Work order: Only the text of the records belongs in the answer, copied exactly, with every picture omitted.

Extracted entries:
* * * * * * *

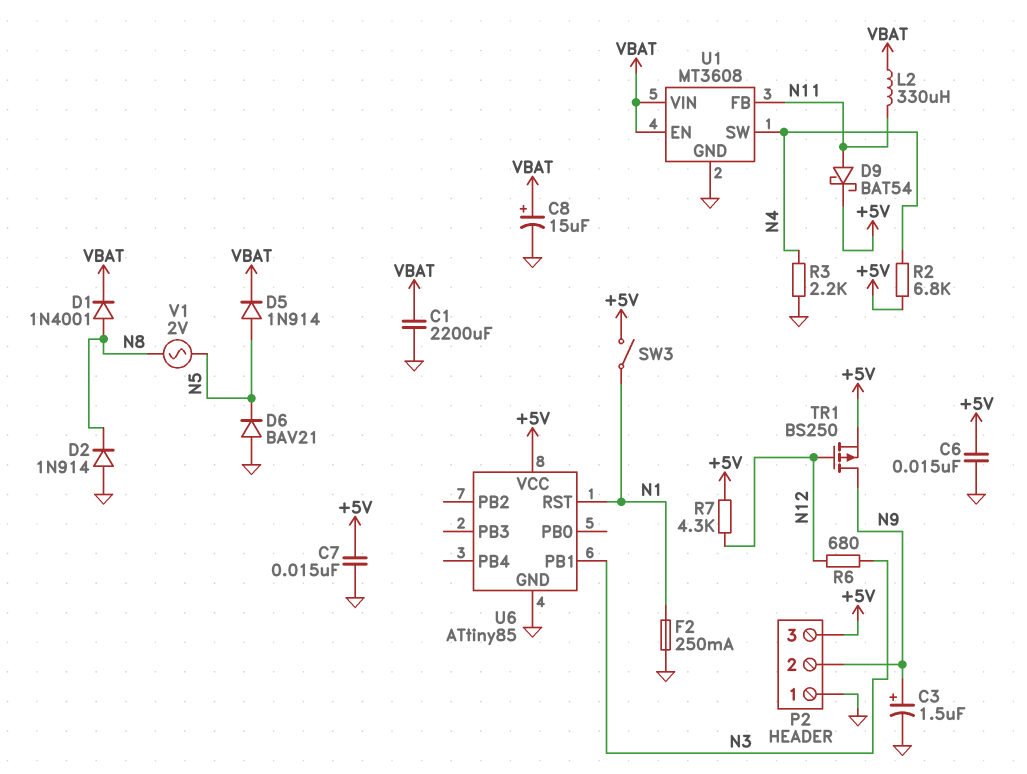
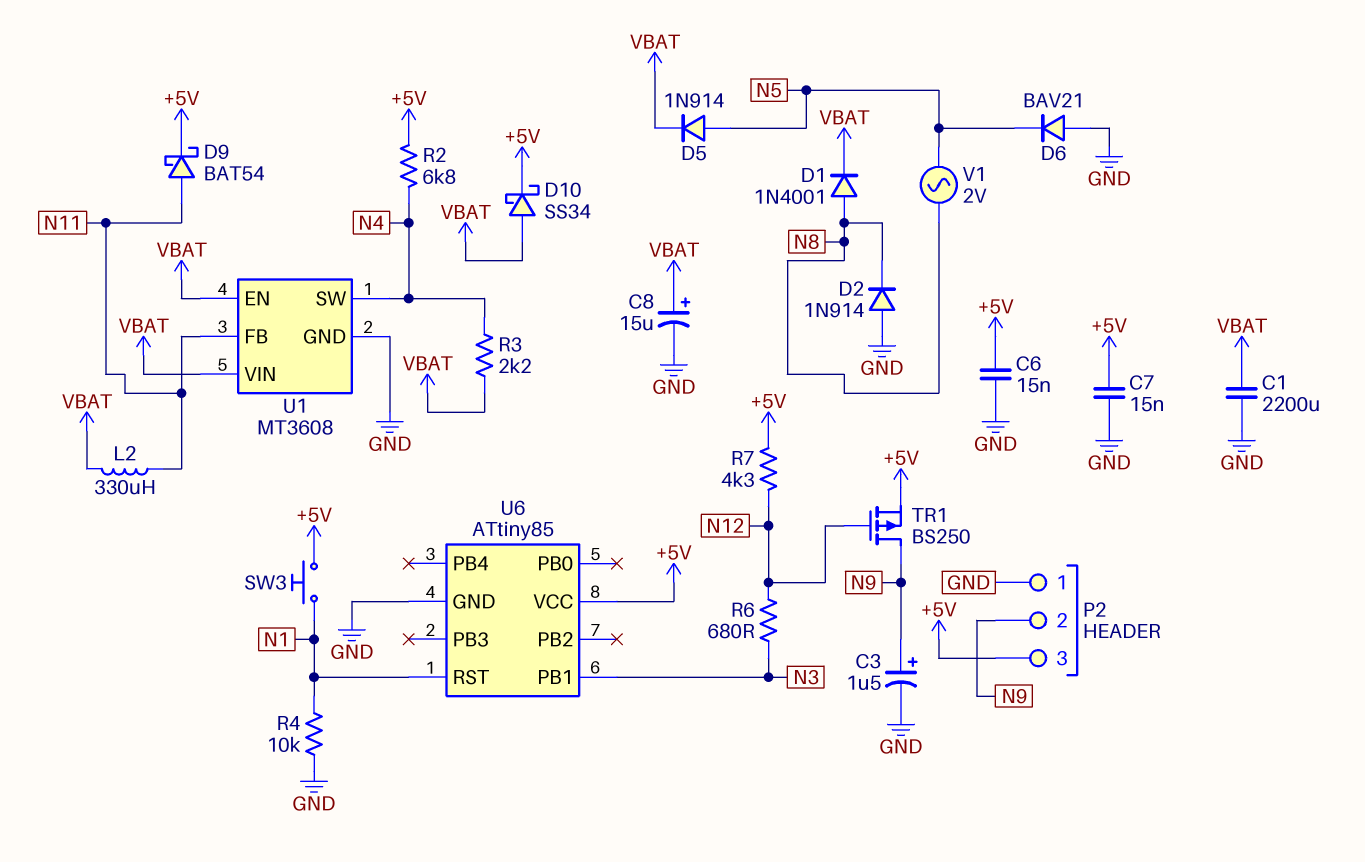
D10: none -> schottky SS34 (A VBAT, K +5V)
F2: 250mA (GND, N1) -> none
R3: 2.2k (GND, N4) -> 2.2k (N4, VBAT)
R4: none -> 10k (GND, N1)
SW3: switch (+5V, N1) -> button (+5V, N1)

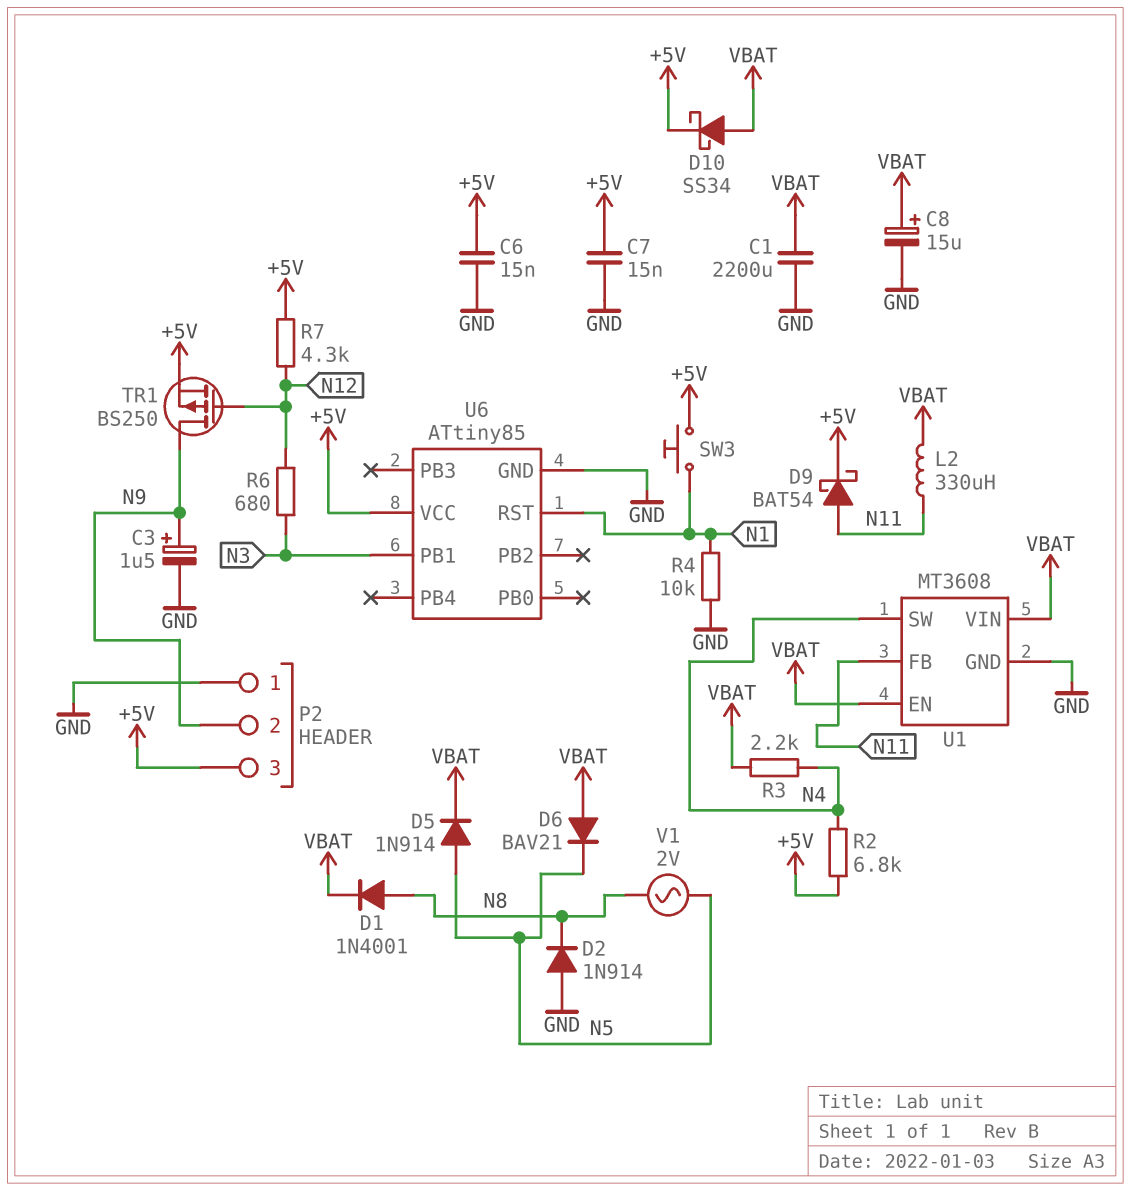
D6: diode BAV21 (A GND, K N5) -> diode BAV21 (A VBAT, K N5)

* * * * * * *

Exercise answer:
D10: none -> schottky SS34 (A VBAT, K +5V)
F2: 250mA (GND, N1) -> none
R3: 2.2k (GND, N4) -> 2.2k (N4, VBAT)
R4: none -> 10k (GND, N1)
SW3: switch (+5V, N1) -> button (+5V, N1)

D6: diode BAV21 (A GND, K N5) -> diode BAV21 (A VBAT, K N5)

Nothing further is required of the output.